> _WORK TO BE COMPLETED_: When you copy the material below, keep every line exact and drop the pictures.
MATERIAL PROVIDED below:
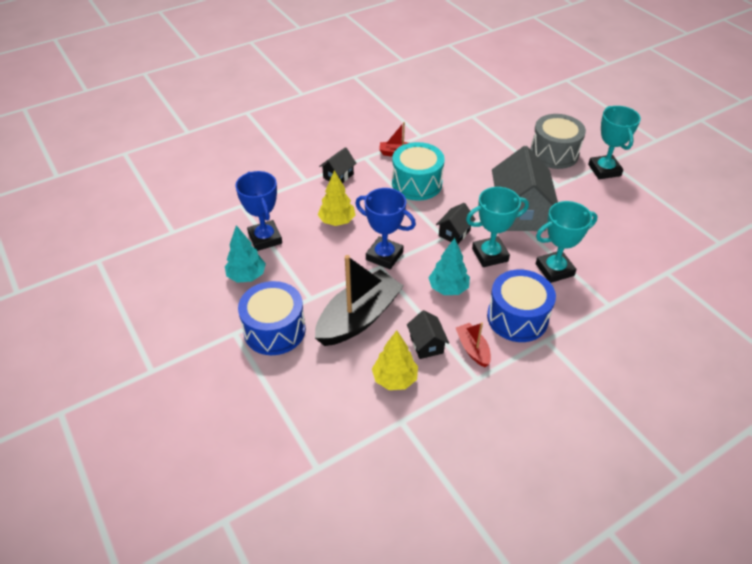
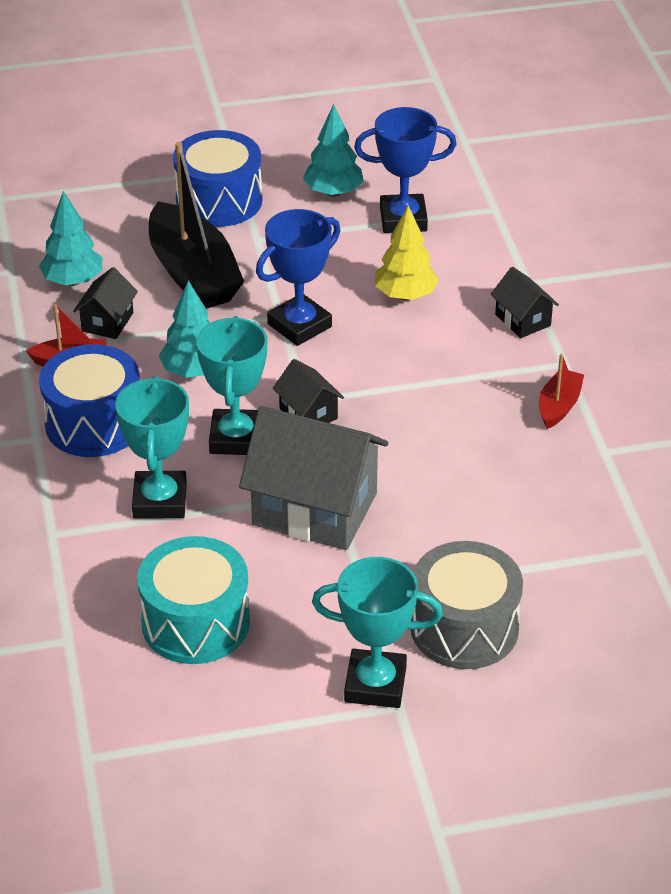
camera: 110 degrees right, 5 degrees down
(395, 379) = (73, 281): yellow tree -> turquoise tree
(417, 183) = (458, 406): turquoise drum -> turquoise drum (195, 623)
(426, 344) = (107, 322): black house -> black house turned 75 degrees counterclockwise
End of MATERIAL PROVIDED.
> _YOUR RESPONSE_:
camera: 110 degrees right, 5 degrees down
(395, 379) = (73, 281): yellow tree -> turquoise tree
(417, 183) = (458, 406): turquoise drum -> turquoise drum (195, 623)
(426, 344) = (107, 322): black house -> black house turned 75 degrees counterclockwise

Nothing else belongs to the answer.